* [EXERCISE DIRECTIONS]:
Scan the data, and whenever a line contains "power", copy it.

Satellite object listings
►
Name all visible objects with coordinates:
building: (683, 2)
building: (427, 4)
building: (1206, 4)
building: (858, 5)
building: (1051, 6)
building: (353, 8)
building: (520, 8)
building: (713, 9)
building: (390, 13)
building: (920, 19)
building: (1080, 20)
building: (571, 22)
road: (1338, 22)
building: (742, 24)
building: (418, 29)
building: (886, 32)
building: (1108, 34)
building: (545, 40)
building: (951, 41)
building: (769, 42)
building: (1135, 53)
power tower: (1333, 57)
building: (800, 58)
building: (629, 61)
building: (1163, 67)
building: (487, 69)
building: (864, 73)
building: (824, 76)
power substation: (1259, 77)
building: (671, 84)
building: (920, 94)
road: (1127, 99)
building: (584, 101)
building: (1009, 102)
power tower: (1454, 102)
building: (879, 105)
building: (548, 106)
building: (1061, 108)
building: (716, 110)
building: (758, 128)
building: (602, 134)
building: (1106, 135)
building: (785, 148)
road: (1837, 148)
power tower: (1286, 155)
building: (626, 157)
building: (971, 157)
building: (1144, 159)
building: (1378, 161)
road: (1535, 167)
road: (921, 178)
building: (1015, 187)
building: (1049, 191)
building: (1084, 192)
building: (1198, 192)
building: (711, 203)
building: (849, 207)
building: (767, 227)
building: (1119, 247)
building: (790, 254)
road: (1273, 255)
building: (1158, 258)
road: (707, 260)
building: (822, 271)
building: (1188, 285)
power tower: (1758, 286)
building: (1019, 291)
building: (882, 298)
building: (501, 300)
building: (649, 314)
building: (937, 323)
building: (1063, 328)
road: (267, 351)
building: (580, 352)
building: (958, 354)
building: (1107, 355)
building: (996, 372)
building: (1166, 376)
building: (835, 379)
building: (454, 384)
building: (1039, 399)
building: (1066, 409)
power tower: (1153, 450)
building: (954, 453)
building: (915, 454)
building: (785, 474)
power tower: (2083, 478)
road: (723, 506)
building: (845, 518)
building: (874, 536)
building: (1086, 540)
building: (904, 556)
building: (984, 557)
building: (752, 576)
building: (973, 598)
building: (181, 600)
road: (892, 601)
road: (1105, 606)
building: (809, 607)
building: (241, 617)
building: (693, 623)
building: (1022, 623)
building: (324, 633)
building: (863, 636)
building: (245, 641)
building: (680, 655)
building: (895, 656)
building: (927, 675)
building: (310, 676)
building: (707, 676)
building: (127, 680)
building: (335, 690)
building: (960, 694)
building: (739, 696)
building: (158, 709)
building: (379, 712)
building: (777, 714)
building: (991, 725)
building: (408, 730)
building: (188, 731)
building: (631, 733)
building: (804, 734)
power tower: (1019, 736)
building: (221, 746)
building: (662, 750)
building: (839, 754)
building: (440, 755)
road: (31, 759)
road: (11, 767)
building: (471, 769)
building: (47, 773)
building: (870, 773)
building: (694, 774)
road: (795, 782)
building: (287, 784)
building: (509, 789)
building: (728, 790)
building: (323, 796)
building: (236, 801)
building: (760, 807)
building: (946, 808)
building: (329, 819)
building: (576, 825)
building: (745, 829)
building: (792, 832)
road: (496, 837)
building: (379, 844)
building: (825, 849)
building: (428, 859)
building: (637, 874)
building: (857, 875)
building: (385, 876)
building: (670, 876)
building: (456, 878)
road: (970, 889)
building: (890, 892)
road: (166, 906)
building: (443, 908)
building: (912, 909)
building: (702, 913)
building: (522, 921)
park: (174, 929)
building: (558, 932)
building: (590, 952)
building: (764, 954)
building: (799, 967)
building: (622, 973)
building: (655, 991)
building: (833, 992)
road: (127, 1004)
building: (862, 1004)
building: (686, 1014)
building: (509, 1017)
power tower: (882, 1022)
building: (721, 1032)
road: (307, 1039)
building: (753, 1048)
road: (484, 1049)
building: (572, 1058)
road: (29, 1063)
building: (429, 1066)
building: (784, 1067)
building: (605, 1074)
◄
* [REPLY]:
power tower: (1333, 57)
power substation: (1259, 77)
power tower: (1454, 102)
power tower: (1286, 155)
power tower: (1758, 286)
power tower: (1153, 450)
power tower: (2083, 478)
power tower: (1019, 736)
power tower: (882, 1022)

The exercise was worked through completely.